> [Stated task]: Pick out each line of the data below that contains the string "none", and copy those lines.

═════ Provided records ═════

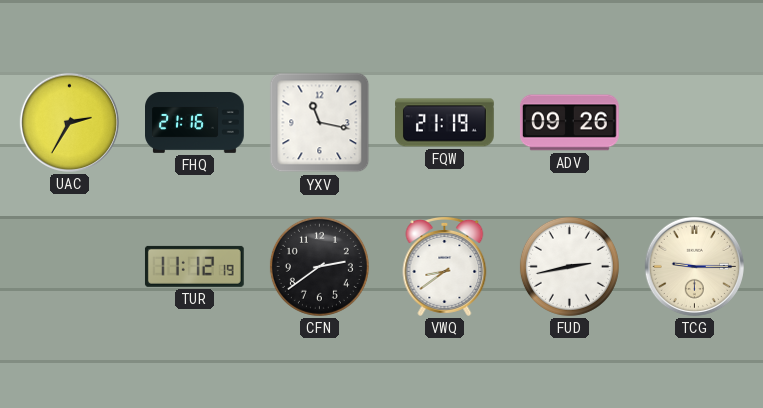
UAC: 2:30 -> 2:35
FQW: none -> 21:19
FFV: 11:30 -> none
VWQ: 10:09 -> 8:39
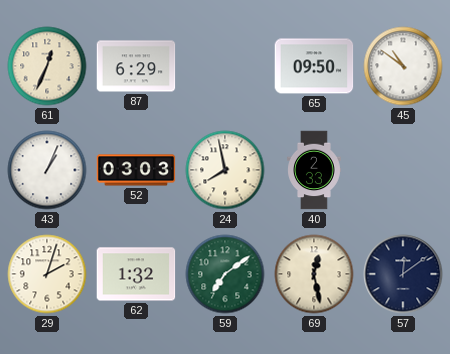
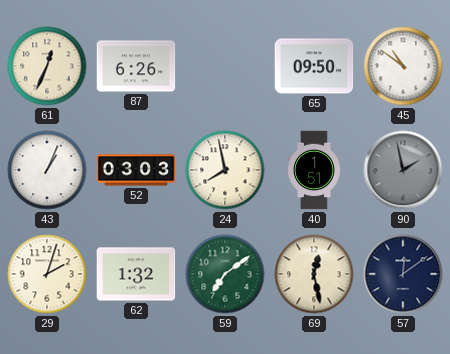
87: 6:29 -> 6:26
40: 2:33 -> 1:51
90: none -> 1:58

═════

> [Exercise answer]:
FQW: none -> 21:19
FFV: 11:30 -> none
90: none -> 1:58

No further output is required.